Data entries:
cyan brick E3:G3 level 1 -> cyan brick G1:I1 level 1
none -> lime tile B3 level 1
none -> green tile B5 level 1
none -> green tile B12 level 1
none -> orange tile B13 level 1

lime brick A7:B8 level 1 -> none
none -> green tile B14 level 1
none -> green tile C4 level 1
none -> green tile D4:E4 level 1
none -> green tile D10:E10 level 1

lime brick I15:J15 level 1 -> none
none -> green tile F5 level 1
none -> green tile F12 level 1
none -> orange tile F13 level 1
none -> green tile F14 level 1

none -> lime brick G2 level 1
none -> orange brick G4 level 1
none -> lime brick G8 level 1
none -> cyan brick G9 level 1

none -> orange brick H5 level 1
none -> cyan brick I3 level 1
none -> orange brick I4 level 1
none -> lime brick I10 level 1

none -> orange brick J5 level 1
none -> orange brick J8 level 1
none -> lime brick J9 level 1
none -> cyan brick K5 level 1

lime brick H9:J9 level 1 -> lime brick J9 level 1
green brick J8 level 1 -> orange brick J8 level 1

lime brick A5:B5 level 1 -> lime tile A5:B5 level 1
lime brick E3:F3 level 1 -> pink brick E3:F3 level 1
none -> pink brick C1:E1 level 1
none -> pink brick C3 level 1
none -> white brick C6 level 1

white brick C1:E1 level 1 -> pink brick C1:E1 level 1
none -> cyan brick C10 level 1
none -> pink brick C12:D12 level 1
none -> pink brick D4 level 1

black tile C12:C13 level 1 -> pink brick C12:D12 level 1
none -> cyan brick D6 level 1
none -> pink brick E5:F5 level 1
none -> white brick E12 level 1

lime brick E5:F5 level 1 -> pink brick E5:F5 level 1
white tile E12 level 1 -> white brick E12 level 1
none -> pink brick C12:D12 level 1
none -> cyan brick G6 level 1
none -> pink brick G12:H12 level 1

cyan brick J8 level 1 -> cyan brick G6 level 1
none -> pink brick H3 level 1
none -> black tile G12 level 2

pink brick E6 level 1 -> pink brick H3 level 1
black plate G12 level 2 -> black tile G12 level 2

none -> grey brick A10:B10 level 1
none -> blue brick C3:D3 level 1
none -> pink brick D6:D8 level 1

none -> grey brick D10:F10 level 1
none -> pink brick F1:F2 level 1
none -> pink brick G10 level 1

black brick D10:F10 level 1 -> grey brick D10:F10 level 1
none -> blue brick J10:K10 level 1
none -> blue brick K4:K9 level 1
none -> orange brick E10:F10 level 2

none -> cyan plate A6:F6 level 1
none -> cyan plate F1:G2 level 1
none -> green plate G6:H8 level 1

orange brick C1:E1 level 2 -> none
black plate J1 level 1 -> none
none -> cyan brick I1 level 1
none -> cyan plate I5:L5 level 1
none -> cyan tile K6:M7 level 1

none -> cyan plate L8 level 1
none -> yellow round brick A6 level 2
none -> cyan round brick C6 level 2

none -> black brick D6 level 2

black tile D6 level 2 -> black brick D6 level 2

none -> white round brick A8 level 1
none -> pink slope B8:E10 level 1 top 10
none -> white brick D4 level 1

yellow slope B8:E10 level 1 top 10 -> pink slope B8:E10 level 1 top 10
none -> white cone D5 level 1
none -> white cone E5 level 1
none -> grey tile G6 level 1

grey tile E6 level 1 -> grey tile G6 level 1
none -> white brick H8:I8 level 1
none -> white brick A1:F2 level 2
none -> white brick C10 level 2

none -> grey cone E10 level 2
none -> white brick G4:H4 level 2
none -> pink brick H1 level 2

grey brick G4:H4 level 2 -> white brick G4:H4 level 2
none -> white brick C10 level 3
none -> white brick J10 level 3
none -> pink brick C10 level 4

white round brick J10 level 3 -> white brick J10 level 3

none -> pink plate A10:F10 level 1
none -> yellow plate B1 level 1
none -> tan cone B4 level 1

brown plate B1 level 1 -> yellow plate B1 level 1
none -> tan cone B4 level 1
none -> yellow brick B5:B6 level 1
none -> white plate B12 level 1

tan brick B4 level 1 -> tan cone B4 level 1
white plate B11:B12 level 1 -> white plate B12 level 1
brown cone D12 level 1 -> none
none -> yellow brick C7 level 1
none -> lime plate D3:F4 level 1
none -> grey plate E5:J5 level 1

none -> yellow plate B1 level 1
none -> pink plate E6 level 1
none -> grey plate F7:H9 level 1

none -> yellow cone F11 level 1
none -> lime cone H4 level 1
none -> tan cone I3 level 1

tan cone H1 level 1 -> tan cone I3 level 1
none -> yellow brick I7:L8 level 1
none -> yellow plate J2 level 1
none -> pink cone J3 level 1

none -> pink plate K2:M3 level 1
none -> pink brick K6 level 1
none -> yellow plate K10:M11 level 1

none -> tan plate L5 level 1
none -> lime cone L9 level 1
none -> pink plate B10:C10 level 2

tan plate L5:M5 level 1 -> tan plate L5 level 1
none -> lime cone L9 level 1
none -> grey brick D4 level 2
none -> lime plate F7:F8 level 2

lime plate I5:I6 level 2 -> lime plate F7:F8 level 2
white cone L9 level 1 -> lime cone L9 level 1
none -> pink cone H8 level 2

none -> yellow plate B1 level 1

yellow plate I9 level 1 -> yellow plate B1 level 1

**HOW TO COMPLETE THIS TASK**
For this exercise, repeat exactly the lines of the data above from the one with "none -> cyan tile K6:M7 level 1" down to the one with "none -> white cone D5 level 1", both end lines included.

**ANSWER FOR THIS EXERCISE**
none -> cyan tile K6:M7 level 1

none -> cyan plate L8 level 1
none -> yellow round brick A6 level 2
none -> cyan round brick C6 level 2

none -> black brick D6 level 2

black tile D6 level 2 -> black brick D6 level 2

none -> white round brick A8 level 1
none -> pink slope B8:E10 level 1 top 10
none -> white brick D4 level 1

yellow slope B8:E10 level 1 top 10 -> pink slope B8:E10 level 1 top 10
none -> white cone D5 level 1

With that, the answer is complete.